### TASK DETAILS
Reproduce the records below exactly as given.

[Data items]
▼▼▼

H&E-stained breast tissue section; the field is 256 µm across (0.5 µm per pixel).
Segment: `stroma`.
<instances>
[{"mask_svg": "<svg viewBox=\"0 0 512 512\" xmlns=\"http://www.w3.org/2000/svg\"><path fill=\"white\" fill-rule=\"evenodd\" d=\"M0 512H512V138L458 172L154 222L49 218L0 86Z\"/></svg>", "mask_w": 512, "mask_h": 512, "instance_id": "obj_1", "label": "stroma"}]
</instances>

▲▲▲

### IN RESPONSE
H&E-stained breast tissue section; the field is 256 µm across (0.5 µm per pixel).
Segment: `stroma`.
<instances>
[{"mask_svg": "<svg viewBox=\"0 0 512 512\" xmlns=\"http://www.w3.org/2000/svg\"><path fill=\"white\" fill-rule=\"evenodd\" d=\"M0 512H512V138L458 172L154 222L49 218L0 86Z\"/></svg>", "mask_w": 512, "mask_h": 512, "instance_id": "obj_1", "label": "stroma"}]
</instances>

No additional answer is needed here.